Work order
Where does the string "none" appear in the records? Copy every line that contains it.

Detected change data
══════════════════════════════

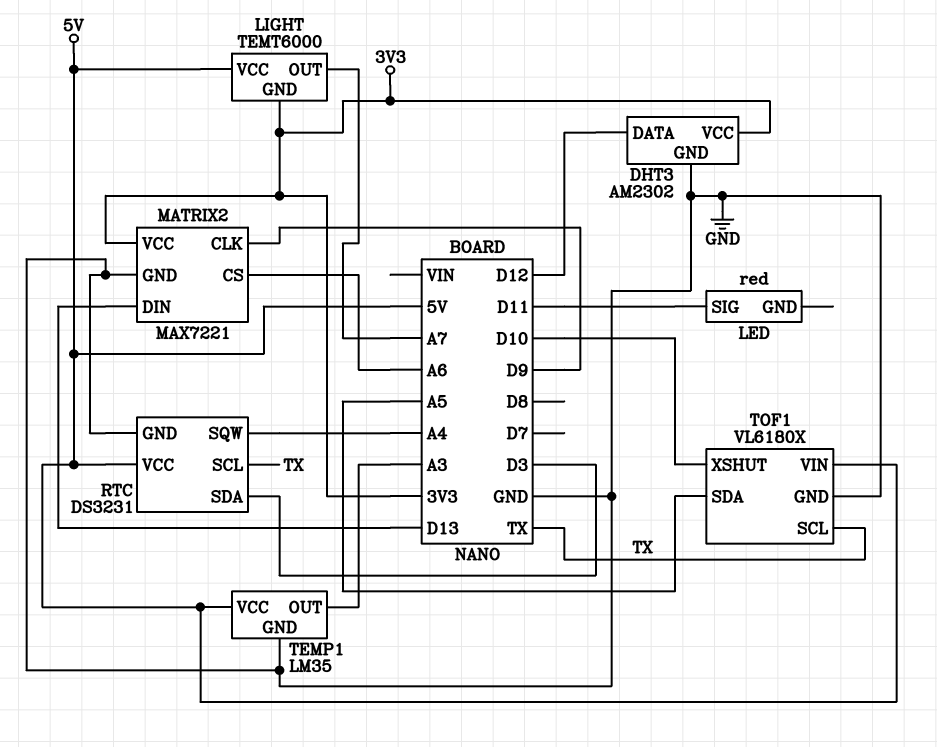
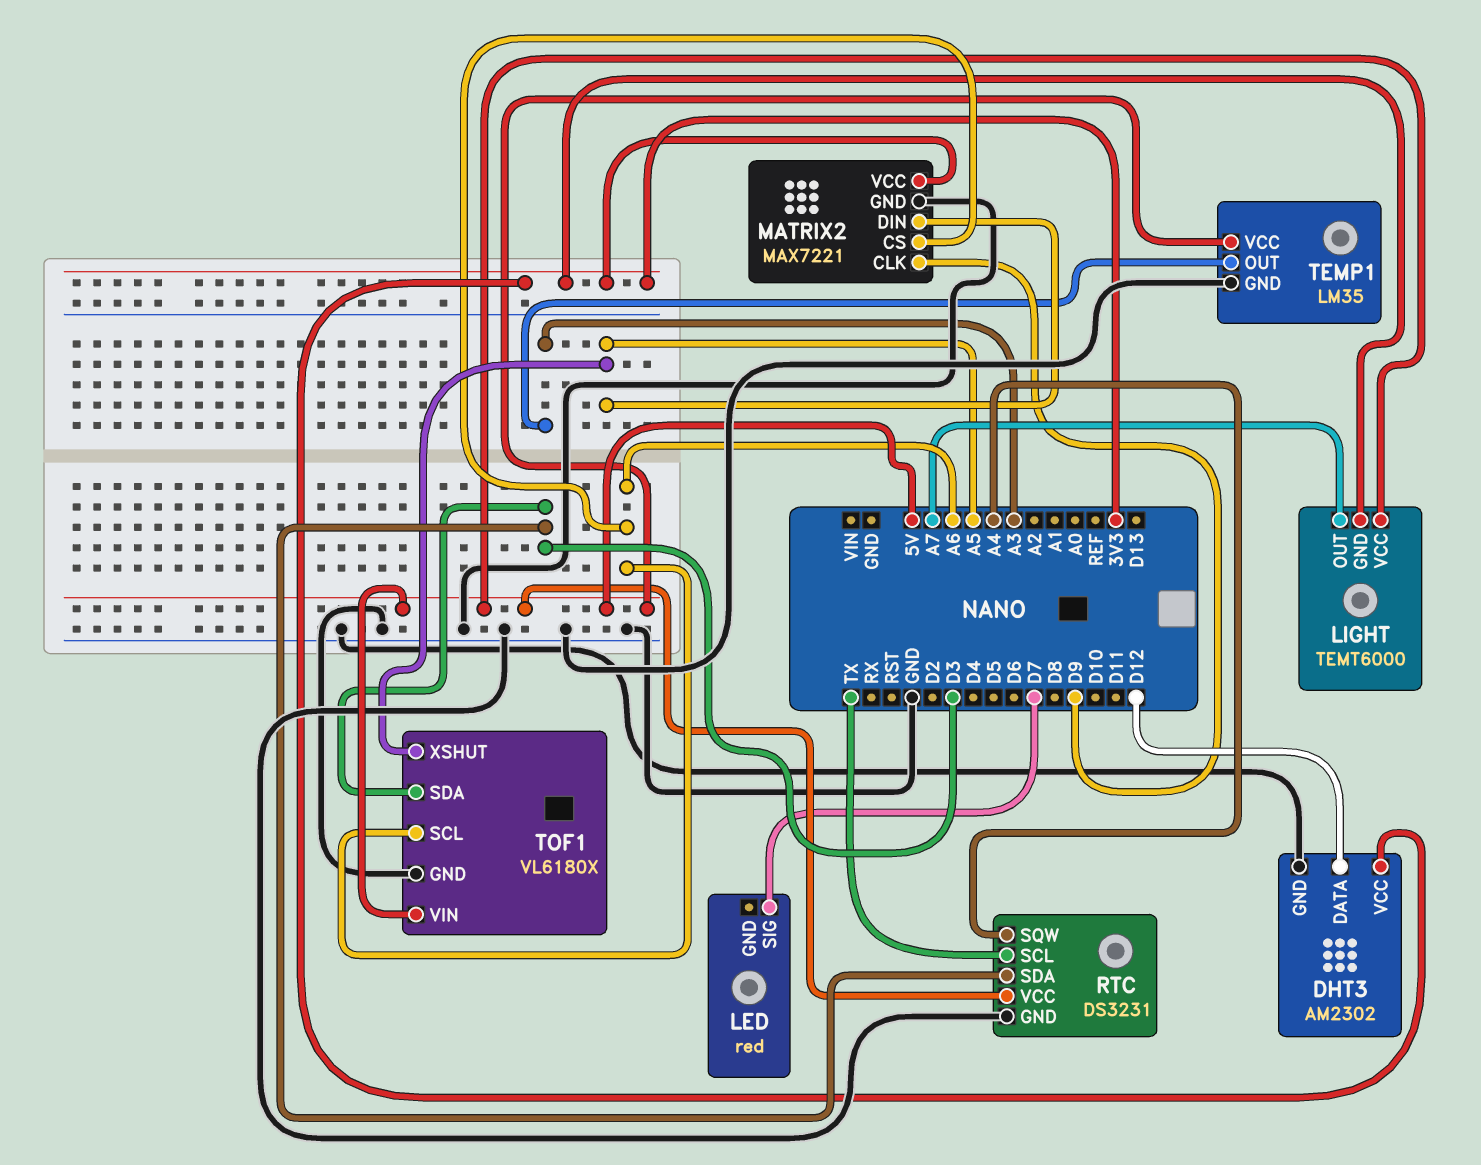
LED pin SIG: D11 -> D7
MATRIX2 pin DIN: D13 -> A5
TOF1 pin SCL: TX -> A6
TOF1 pin SDA: A5 -> D3
TOF1 pin XSHUT: D10 -> A5

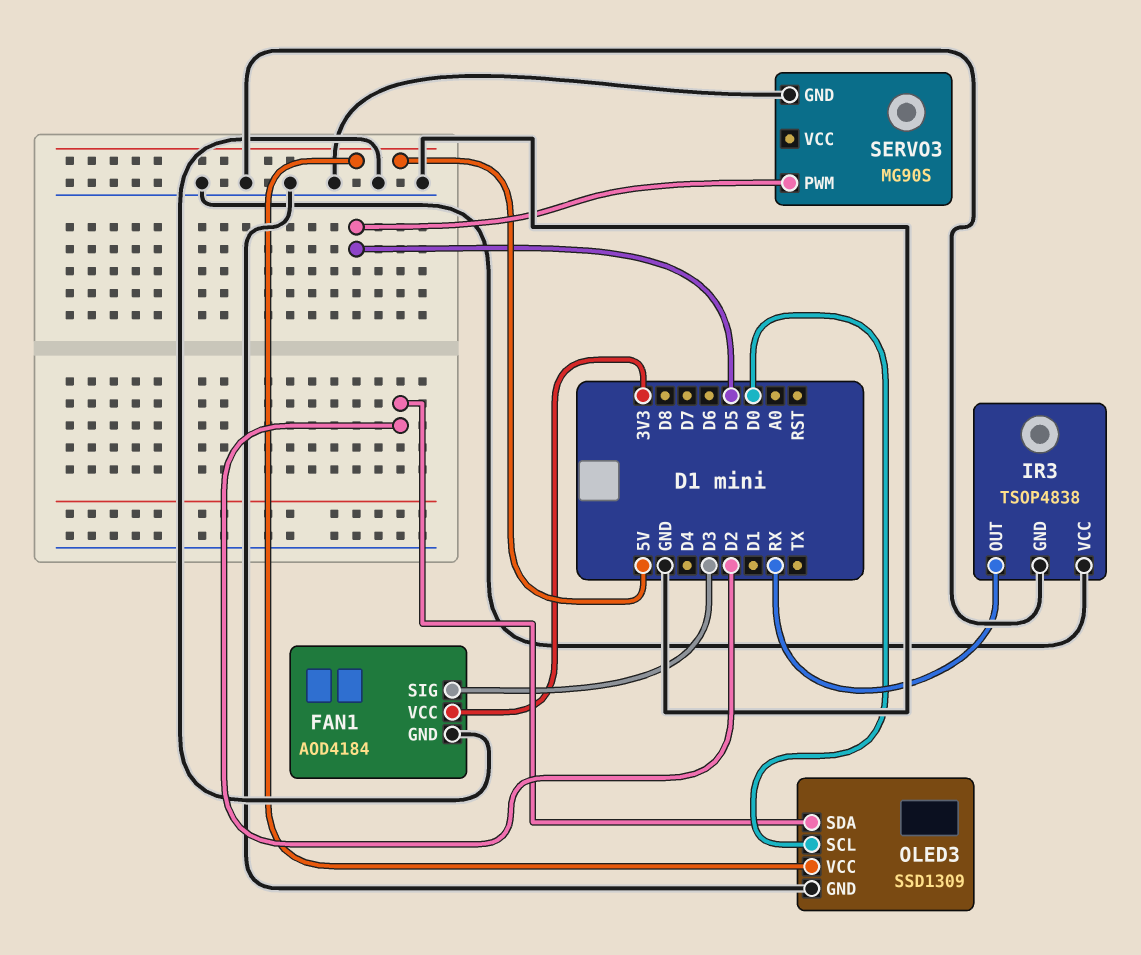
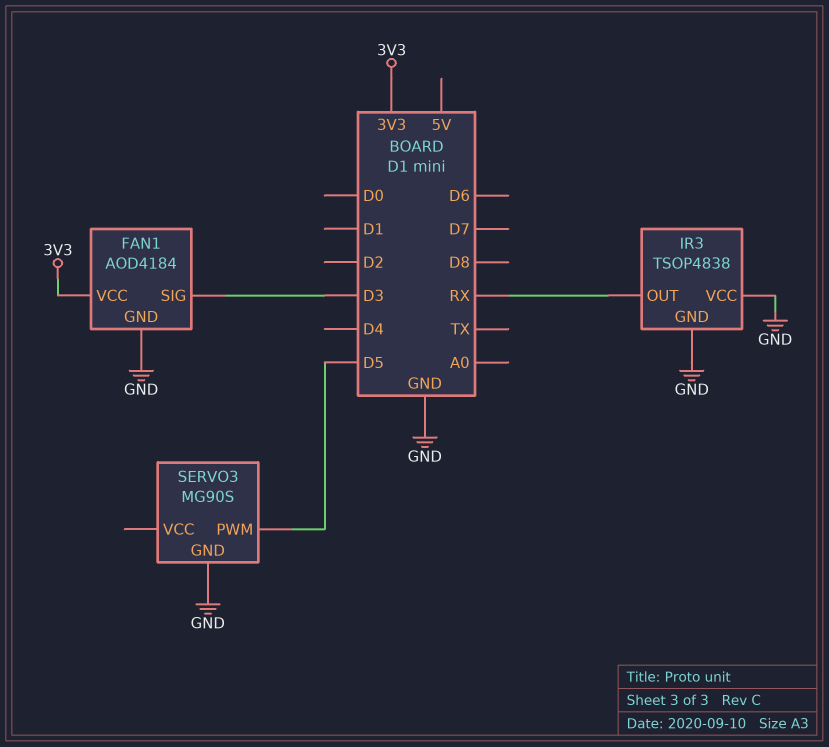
OLED3: SSD1309 -> none
OLED3 pin GND: GND -> none
OLED3 pin SCL: D0 -> none
OLED3 pin SDA: D2 -> none
OLED3 pin VCC: 5V -> none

══════════════════════════════

Answer to this task
OLED3: SSD1309 -> none
OLED3 pin GND: GND -> none
OLED3 pin SCL: D0 -> none
OLED3 pin SDA: D2 -> none
OLED3 pin VCC: 5V -> none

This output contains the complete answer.